Take the lines below from the one with "relocated: golden stick" through the one with "relocated: dark brown" and print only them, exactly. Don't print the pictures.

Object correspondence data
-----

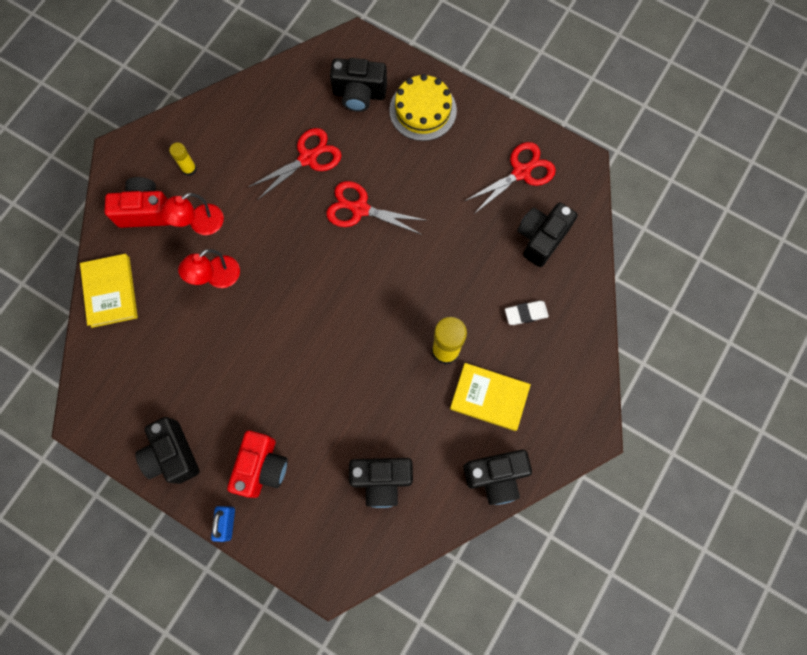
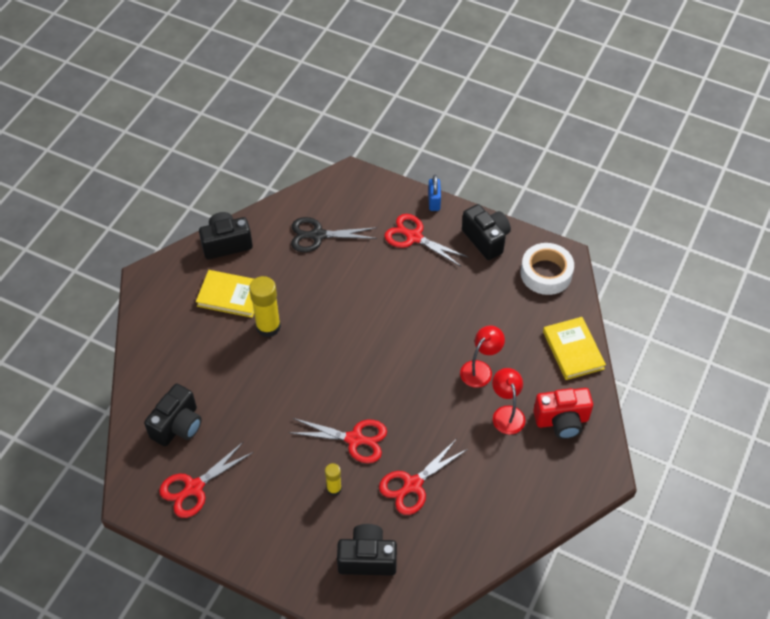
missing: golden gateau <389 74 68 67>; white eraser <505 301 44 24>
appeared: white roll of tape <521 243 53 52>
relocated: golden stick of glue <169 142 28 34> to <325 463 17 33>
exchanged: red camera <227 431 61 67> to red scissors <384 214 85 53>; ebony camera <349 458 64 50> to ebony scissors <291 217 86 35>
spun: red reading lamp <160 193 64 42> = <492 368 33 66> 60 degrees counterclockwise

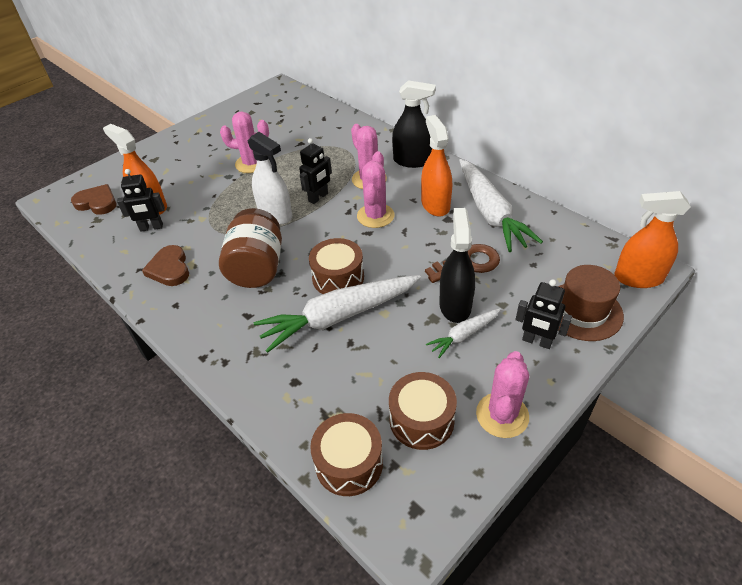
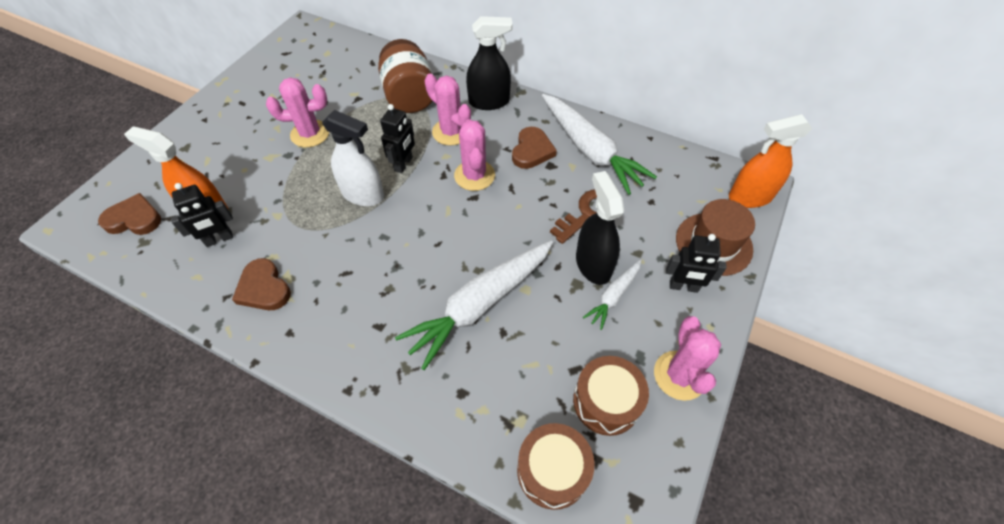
missing: dark brown drum <309 238 55 56>
relocated: dark brown preserve jar <219 208 63 80> to <378 39 54 74>
exchanged: bright orange spray bottle <421 115 31 102> to dark brown love heart <512 127 45 42>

-----

Exercise response
relocated: golden stick of glue <169 142 28 34> to <325 463 17 33>
exchanged: red camera <227 431 61 67> to red scissors <384 214 85 53>; ebony camera <349 458 64 50> to ebony scissors <291 217 86 35>
spun: red reading lamp <160 193 64 42> = <492 368 33 66> 60 degrees counterclockwise

missing: dark brown drum <309 238 55 56>
relocated: dark brown preserve jar <219 208 63 80> to <378 39 54 74>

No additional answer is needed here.